▸ **PROMPT**: Everything in the data below is left aside except the lines from the one containing "- recolor: pot/grey" through the one containing "- move: key/orange"; repeat those exactly.

▸ **INPUT DATA**:
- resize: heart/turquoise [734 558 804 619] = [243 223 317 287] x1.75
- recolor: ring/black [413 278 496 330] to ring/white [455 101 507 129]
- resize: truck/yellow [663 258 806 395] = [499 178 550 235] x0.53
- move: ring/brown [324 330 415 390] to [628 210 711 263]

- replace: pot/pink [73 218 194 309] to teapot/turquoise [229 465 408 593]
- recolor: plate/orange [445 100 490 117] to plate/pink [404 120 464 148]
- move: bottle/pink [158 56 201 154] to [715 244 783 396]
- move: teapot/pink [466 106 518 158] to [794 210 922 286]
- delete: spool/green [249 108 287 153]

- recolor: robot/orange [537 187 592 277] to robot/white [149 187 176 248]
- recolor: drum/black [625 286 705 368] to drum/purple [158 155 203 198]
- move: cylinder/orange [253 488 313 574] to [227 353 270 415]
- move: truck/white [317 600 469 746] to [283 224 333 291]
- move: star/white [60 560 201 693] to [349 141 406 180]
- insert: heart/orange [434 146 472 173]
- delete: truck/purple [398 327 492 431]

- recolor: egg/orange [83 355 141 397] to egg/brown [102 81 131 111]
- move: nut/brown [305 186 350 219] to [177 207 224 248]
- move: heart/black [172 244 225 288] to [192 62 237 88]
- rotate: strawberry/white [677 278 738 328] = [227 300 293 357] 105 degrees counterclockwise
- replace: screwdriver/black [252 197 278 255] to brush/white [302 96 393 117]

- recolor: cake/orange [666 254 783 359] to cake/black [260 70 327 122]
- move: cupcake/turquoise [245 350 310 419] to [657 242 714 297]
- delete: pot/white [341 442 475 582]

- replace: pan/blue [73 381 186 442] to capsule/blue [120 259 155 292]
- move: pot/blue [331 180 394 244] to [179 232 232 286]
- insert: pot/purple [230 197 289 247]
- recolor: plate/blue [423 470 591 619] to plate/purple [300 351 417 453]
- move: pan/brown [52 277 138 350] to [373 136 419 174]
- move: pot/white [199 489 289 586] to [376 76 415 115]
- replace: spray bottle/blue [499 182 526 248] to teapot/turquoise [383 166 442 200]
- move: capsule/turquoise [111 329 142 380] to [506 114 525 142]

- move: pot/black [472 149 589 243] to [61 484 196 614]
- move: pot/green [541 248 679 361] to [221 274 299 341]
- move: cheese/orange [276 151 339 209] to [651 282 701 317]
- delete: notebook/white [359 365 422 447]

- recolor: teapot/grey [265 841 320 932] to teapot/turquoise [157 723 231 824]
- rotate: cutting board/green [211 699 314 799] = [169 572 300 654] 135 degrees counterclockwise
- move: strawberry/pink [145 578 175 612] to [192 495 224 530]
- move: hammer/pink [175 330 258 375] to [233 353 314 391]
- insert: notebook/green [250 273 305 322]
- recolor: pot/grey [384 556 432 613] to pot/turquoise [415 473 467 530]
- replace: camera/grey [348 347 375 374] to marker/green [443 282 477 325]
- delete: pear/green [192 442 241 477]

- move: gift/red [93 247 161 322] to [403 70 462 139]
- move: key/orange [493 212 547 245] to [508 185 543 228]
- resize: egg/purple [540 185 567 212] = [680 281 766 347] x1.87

▸ **EXPECTED ANSWER**:
- recolor: pot/grey [384 556 432 613] to pot/turquoise [415 473 467 530]
- replace: camera/grey [348 347 375 374] to marker/green [443 282 477 325]
- delete: pear/green [192 442 241 477]

- move: gift/red [93 247 161 322] to [403 70 462 139]
- move: key/orange [493 212 547 245] to [508 185 543 228]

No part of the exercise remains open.